Detected change data:
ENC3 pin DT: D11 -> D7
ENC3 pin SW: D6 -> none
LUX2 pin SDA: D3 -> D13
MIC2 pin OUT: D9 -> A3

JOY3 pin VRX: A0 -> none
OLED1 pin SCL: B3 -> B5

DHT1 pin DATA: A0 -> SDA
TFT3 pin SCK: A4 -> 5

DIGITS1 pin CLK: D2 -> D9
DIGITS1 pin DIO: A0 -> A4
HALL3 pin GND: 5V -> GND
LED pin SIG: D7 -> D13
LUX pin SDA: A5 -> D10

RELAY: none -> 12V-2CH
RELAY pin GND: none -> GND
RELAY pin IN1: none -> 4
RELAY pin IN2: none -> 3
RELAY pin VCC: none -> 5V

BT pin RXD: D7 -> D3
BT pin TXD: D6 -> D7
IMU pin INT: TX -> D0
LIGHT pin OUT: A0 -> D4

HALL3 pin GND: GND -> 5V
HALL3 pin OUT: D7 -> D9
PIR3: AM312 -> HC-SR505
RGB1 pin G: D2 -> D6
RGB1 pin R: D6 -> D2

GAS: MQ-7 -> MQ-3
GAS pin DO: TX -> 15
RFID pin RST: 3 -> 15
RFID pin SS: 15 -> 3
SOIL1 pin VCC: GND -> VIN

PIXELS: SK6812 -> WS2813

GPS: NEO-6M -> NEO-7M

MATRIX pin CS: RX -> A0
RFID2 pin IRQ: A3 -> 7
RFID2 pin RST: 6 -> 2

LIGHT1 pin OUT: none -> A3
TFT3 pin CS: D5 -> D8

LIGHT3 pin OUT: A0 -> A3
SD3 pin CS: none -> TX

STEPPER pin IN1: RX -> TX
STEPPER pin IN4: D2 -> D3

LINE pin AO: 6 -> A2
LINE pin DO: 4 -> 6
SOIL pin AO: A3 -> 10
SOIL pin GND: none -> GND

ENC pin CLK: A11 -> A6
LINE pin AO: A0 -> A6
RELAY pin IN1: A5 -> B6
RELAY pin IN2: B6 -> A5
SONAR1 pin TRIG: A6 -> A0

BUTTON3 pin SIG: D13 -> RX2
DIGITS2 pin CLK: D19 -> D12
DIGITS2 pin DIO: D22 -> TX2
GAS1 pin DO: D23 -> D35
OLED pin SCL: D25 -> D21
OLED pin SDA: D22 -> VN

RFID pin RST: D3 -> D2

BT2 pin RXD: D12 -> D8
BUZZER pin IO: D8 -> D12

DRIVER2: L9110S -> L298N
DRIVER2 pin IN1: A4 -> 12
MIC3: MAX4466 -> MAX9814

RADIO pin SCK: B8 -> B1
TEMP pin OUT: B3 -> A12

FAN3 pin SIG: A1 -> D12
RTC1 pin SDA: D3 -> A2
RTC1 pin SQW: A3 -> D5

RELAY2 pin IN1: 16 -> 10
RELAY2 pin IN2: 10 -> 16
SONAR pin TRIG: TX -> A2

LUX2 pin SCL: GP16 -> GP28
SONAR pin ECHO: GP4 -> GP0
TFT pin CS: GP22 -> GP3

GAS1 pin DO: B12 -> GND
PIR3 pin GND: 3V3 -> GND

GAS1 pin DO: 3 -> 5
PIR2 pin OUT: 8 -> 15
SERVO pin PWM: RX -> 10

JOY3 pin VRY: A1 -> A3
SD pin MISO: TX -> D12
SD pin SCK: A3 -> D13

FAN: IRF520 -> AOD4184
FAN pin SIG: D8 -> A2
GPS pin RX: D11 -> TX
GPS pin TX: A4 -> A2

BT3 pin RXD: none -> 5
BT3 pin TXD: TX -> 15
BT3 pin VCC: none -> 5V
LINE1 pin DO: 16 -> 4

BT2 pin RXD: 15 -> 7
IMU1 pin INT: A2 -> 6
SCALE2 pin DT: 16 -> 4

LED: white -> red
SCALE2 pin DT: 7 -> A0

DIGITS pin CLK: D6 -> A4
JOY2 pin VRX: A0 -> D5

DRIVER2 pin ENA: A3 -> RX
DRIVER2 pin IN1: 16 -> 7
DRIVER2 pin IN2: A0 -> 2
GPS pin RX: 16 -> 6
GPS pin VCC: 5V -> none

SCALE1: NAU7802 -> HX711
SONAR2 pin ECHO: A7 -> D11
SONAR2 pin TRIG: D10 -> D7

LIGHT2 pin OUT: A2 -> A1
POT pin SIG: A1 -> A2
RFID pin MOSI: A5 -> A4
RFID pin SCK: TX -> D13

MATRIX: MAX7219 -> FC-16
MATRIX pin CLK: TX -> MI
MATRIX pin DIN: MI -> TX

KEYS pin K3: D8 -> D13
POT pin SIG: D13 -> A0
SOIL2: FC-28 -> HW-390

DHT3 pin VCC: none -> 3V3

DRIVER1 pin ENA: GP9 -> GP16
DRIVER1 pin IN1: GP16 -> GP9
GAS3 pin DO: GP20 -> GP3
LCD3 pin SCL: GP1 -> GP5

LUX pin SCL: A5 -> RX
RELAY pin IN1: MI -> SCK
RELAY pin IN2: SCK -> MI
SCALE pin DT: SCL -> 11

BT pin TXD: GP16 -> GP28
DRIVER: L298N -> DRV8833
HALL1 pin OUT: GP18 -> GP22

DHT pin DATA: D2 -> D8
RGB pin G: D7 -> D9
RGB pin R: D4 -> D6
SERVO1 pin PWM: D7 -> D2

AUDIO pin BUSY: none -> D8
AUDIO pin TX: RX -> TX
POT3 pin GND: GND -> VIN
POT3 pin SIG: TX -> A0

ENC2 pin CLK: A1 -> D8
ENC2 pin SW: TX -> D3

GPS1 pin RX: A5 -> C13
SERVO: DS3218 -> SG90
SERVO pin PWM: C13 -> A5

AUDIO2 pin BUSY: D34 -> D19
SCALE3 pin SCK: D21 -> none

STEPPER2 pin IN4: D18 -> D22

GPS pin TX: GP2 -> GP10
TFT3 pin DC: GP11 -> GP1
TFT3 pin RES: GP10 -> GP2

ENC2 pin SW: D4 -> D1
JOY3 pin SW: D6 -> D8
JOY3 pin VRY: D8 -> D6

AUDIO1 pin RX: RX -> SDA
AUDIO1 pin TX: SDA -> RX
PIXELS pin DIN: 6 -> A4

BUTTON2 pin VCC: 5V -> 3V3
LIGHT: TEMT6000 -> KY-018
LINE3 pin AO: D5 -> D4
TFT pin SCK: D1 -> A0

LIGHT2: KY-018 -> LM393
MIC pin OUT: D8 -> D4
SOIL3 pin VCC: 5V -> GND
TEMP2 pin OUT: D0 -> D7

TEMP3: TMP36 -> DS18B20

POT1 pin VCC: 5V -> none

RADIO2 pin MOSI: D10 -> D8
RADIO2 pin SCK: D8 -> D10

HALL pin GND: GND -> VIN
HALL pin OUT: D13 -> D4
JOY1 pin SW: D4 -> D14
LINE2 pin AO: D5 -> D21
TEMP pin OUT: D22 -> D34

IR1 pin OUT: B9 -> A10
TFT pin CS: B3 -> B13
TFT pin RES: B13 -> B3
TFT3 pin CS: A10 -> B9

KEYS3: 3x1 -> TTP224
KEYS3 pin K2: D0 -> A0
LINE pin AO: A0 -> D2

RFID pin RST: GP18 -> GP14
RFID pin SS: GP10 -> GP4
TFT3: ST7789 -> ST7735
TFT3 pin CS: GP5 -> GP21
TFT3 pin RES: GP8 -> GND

» **WHAT THE TASK REQUIRES**: Go through the data above and repeat all of it exactly.

» **ANSWER**:
ENC3 pin DT: D11 -> D7
ENC3 pin SW: D6 -> none
LUX2 pin SDA: D3 -> D13
MIC2 pin OUT: D9 -> A3

JOY3 pin VRX: A0 -> none
OLED1 pin SCL: B3 -> B5

DHT1 pin DATA: A0 -> SDA
TFT3 pin SCK: A4 -> 5

DIGITS1 pin CLK: D2 -> D9
DIGITS1 pin DIO: A0 -> A4
HALL3 pin GND: 5V -> GND
LED pin SIG: D7 -> D13
LUX pin SDA: A5 -> D10

RELAY: none -> 12V-2CH
RELAY pin GND: none -> GND
RELAY pin IN1: none -> 4
RELAY pin IN2: none -> 3
RELAY pin VCC: none -> 5V

BT pin RXD: D7 -> D3
BT pin TXD: D6 -> D7
IMU pin INT: TX -> D0
LIGHT pin OUT: A0 -> D4

HALL3 pin GND: GND -> 5V
HALL3 pin OUT: D7 -> D9
PIR3: AM312 -> HC-SR505
RGB1 pin G: D2 -> D6
RGB1 pin R: D6 -> D2

GAS: MQ-7 -> MQ-3
GAS pin DO: TX -> 15
RFID pin RST: 3 -> 15
RFID pin SS: 15 -> 3
SOIL1 pin VCC: GND -> VIN

PIXELS: SK6812 -> WS2813

GPS: NEO-6M -> NEO-7M

MATRIX pin CS: RX -> A0
RFID2 pin IRQ: A3 -> 7
RFID2 pin RST: 6 -> 2

LIGHT1 pin OUT: none -> A3
TFT3 pin CS: D5 -> D8

LIGHT3 pin OUT: A0 -> A3
SD3 pin CS: none -> TX

STEPPER pin IN1: RX -> TX
STEPPER pin IN4: D2 -> D3

LINE pin AO: 6 -> A2
LINE pin DO: 4 -> 6
SOIL pin AO: A3 -> 10
SOIL pin GND: none -> GND

ENC pin CLK: A11 -> A6
LINE pin AO: A0 -> A6
RELAY pin IN1: A5 -> B6
RELAY pin IN2: B6 -> A5
SONAR1 pin TRIG: A6 -> A0

BUTTON3 pin SIG: D13 -> RX2
DIGITS2 pin CLK: D19 -> D12
DIGITS2 pin DIO: D22 -> TX2
GAS1 pin DO: D23 -> D35
OLED pin SCL: D25 -> D21
OLED pin SDA: D22 -> VN

RFID pin RST: D3 -> D2

BT2 pin RXD: D12 -> D8
BUZZER pin IO: D8 -> D12

DRIVER2: L9110S -> L298N
DRIVER2 pin IN1: A4 -> 12
MIC3: MAX4466 -> MAX9814

RADIO pin SCK: B8 -> B1
TEMP pin OUT: B3 -> A12

FAN3 pin SIG: A1 -> D12
RTC1 pin SDA: D3 -> A2
RTC1 pin SQW: A3 -> D5

RELAY2 pin IN1: 16 -> 10
RELAY2 pin IN2: 10 -> 16
SONAR pin TRIG: TX -> A2

LUX2 pin SCL: GP16 -> GP28
SONAR pin ECHO: GP4 -> GP0
TFT pin CS: GP22 -> GP3

GAS1 pin DO: B12 -> GND
PIR3 pin GND: 3V3 -> GND

GAS1 pin DO: 3 -> 5
PIR2 pin OUT: 8 -> 15
SERVO pin PWM: RX -> 10

JOY3 pin VRY: A1 -> A3
SD pin MISO: TX -> D12
SD pin SCK: A3 -> D13

FAN: IRF520 -> AOD4184
FAN pin SIG: D8 -> A2
GPS pin RX: D11 -> TX
GPS pin TX: A4 -> A2

BT3 pin RXD: none -> 5
BT3 pin TXD: TX -> 15
BT3 pin VCC: none -> 5V
LINE1 pin DO: 16 -> 4

BT2 pin RXD: 15 -> 7
IMU1 pin INT: A2 -> 6
SCALE2 pin DT: 16 -> 4

LED: white -> red
SCALE2 pin DT: 7 -> A0

DIGITS pin CLK: D6 -> A4
JOY2 pin VRX: A0 -> D5

DRIVER2 pin ENA: A3 -> RX
DRIVER2 pin IN1: 16 -> 7
DRIVER2 pin IN2: A0 -> 2
GPS pin RX: 16 -> 6
GPS pin VCC: 5V -> none

SCALE1: NAU7802 -> HX711
SONAR2 pin ECHO: A7 -> D11
SONAR2 pin TRIG: D10 -> D7

LIGHT2 pin OUT: A2 -> A1
POT pin SIG: A1 -> A2
RFID pin MOSI: A5 -> A4
RFID pin SCK: TX -> D13

MATRIX: MAX7219 -> FC-16
MATRIX pin CLK: TX -> MI
MATRIX pin DIN: MI -> TX

KEYS pin K3: D8 -> D13
POT pin SIG: D13 -> A0
SOIL2: FC-28 -> HW-390

DHT3 pin VCC: none -> 3V3

DRIVER1 pin ENA: GP9 -> GP16
DRIVER1 pin IN1: GP16 -> GP9
GAS3 pin DO: GP20 -> GP3
LCD3 pin SCL: GP1 -> GP5

LUX pin SCL: A5 -> RX
RELAY pin IN1: MI -> SCK
RELAY pin IN2: SCK -> MI
SCALE pin DT: SCL -> 11

BT pin TXD: GP16 -> GP28
DRIVER: L298N -> DRV8833
HALL1 pin OUT: GP18 -> GP22

DHT pin DATA: D2 -> D8
RGB pin G: D7 -> D9
RGB pin R: D4 -> D6
SERVO1 pin PWM: D7 -> D2

AUDIO pin BUSY: none -> D8
AUDIO pin TX: RX -> TX
POT3 pin GND: GND -> VIN
POT3 pin SIG: TX -> A0

ENC2 pin CLK: A1 -> D8
ENC2 pin SW: TX -> D3

GPS1 pin RX: A5 -> C13
SERVO: DS3218 -> SG90
SERVO pin PWM: C13 -> A5

AUDIO2 pin BUSY: D34 -> D19
SCALE3 pin SCK: D21 -> none

STEPPER2 pin IN4: D18 -> D22

GPS pin TX: GP2 -> GP10
TFT3 pin DC: GP11 -> GP1
TFT3 pin RES: GP10 -> GP2

ENC2 pin SW: D4 -> D1
JOY3 pin SW: D6 -> D8
JOY3 pin VRY: D8 -> D6

AUDIO1 pin RX: RX -> SDA
AUDIO1 pin TX: SDA -> RX
PIXELS pin DIN: 6 -> A4

BUTTON2 pin VCC: 5V -> 3V3
LIGHT: TEMT6000 -> KY-018
LINE3 pin AO: D5 -> D4
TFT pin SCK: D1 -> A0

LIGHT2: KY-018 -> LM393
MIC pin OUT: D8 -> D4
SOIL3 pin VCC: 5V -> GND
TEMP2 pin OUT: D0 -> D7

TEMP3: TMP36 -> DS18B20

POT1 pin VCC: 5V -> none

RADIO2 pin MOSI: D10 -> D8
RADIO2 pin SCK: D8 -> D10

HALL pin GND: GND -> VIN
HALL pin OUT: D13 -> D4
JOY1 pin SW: D4 -> D14
LINE2 pin AO: D5 -> D21
TEMP pin OUT: D22 -> D34

IR1 pin OUT: B9 -> A10
TFT pin CS: B3 -> B13
TFT pin RES: B13 -> B3
TFT3 pin CS: A10 -> B9

KEYS3: 3x1 -> TTP224
KEYS3 pin K2: D0 -> A0
LINE pin AO: A0 -> D2

RFID pin RST: GP18 -> GP14
RFID pin SS: GP10 -> GP4
TFT3: ST7789 -> ST7735
TFT3 pin CS: GP5 -> GP21
TFT3 pin RES: GP8 -> GND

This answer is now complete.